• _YOUR INSTRUCTIONS_
Which lines in the data below contain the string "moved"? Show each one.

Object tracking records:
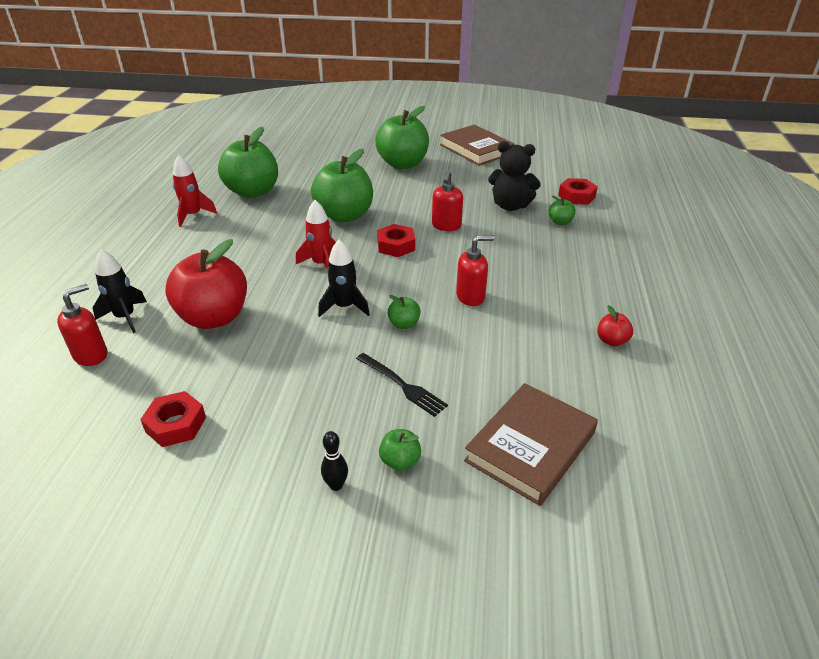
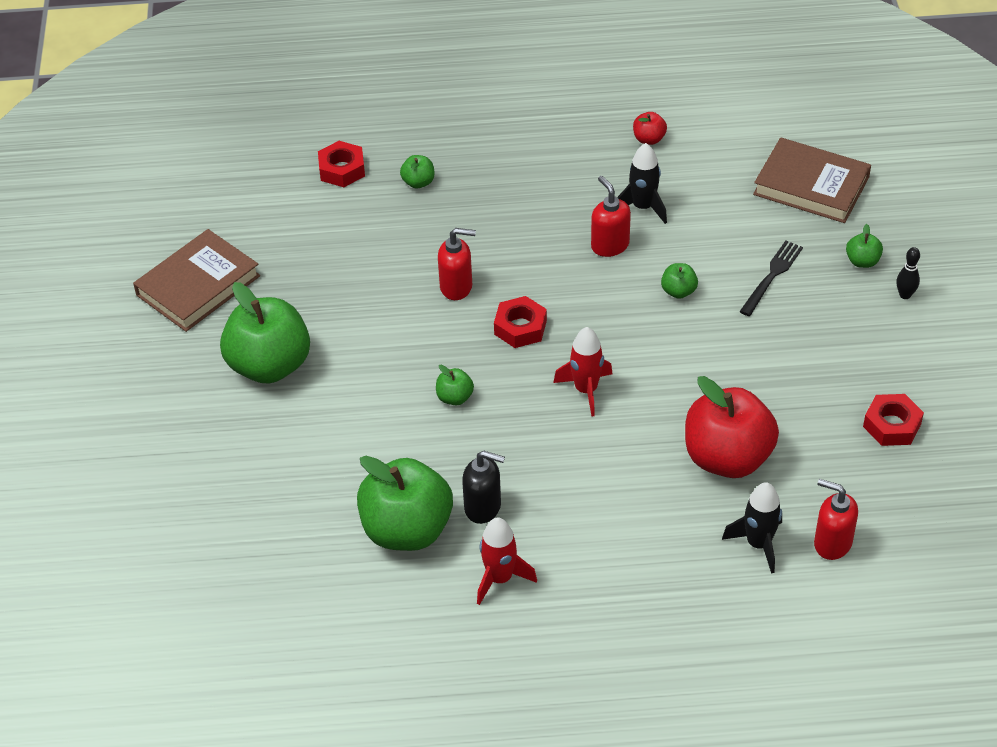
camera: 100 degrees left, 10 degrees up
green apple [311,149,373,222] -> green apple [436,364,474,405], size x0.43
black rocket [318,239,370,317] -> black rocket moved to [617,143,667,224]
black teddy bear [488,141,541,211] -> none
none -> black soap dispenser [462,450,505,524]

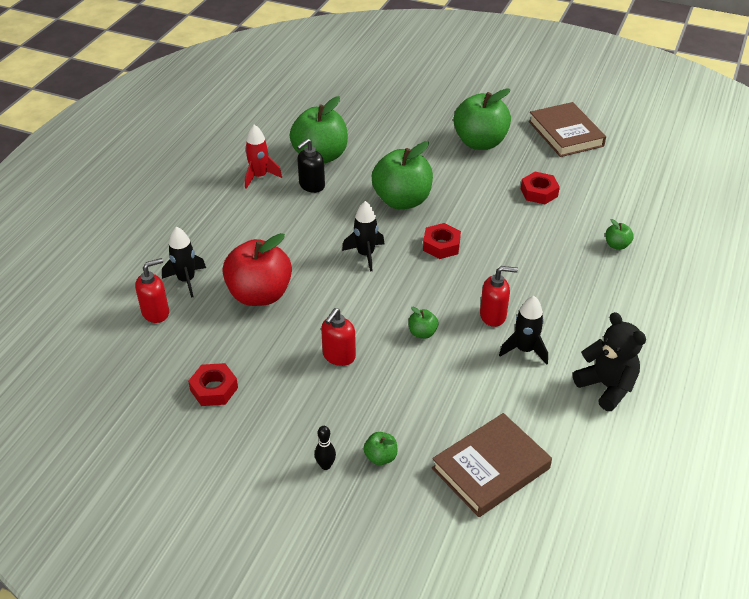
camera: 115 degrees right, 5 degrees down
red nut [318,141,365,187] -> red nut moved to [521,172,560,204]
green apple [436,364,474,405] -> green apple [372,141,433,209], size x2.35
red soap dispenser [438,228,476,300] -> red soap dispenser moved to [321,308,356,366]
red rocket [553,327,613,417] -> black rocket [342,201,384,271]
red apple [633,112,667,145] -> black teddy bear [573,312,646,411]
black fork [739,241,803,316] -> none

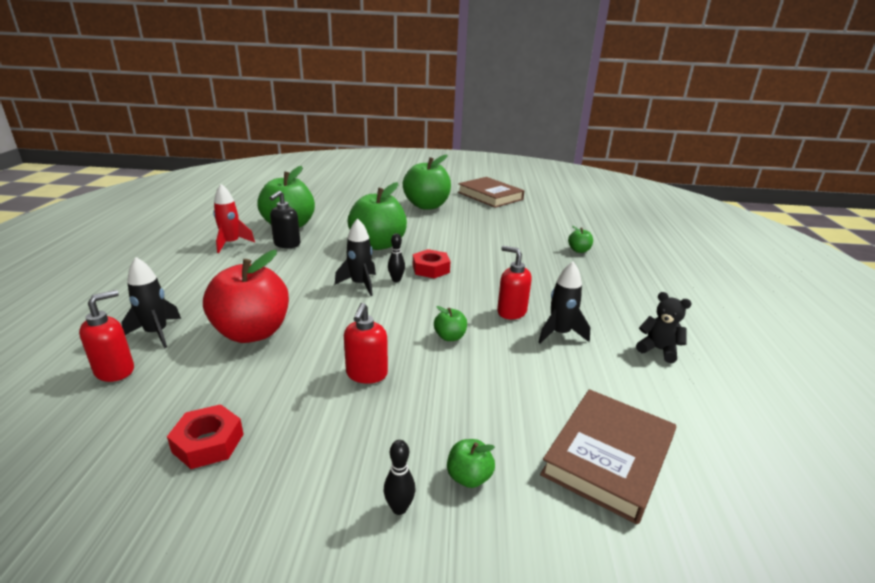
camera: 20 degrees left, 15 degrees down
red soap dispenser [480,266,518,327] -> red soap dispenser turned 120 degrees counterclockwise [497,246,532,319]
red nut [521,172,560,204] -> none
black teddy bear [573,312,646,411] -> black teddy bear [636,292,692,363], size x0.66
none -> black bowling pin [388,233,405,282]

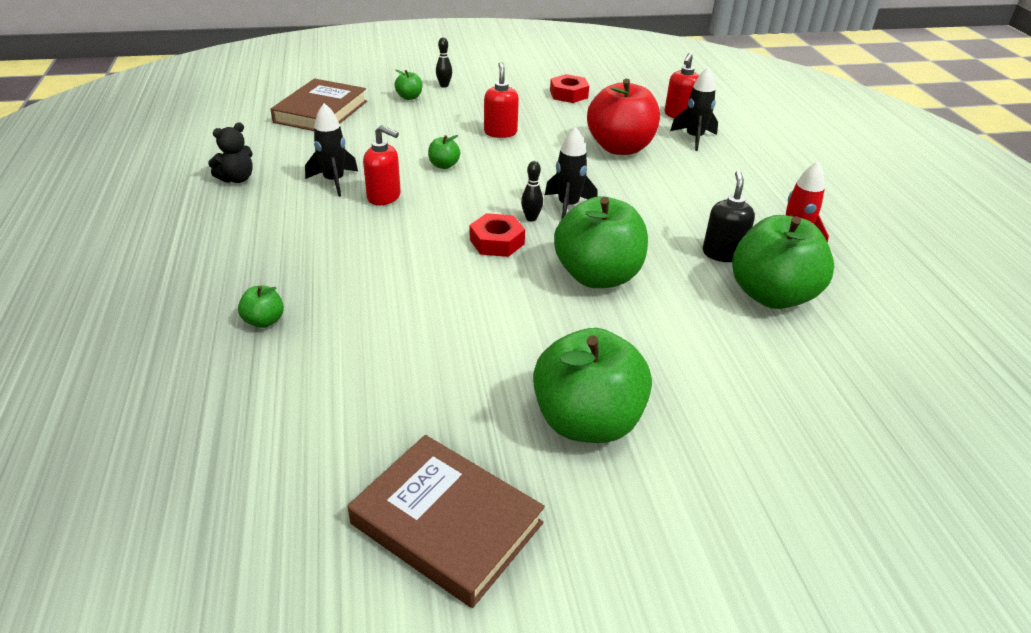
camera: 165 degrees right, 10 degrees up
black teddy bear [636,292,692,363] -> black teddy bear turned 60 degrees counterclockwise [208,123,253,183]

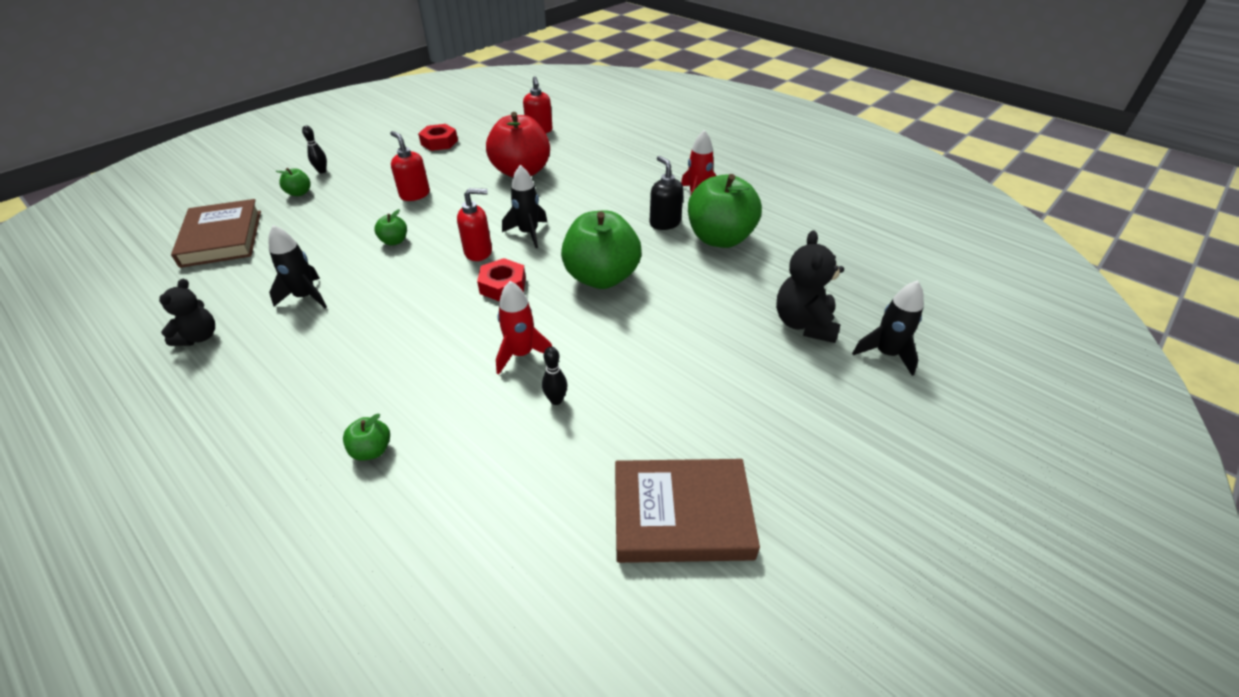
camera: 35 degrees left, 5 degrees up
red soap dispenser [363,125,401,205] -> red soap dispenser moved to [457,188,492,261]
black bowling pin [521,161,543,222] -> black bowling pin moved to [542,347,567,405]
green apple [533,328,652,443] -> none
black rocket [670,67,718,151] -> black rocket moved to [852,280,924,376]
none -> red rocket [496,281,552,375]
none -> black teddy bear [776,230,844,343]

• _RESPONSE AREA_
black rocket [318,239,370,317] -> black rocket moved to [617,143,667,224]
red nut [318,141,365,187] -> red nut moved to [521,172,560,204]
red soap dispenser [438,228,476,300] -> red soap dispenser moved to [321,308,356,366]
red soap dispenser [363,125,401,205] -> red soap dispenser moved to [457,188,492,261]
black bowling pin [521,161,543,222] -> black bowling pin moved to [542,347,567,405]
black rocket [670,67,718,151] -> black rocket moved to [852,280,924,376]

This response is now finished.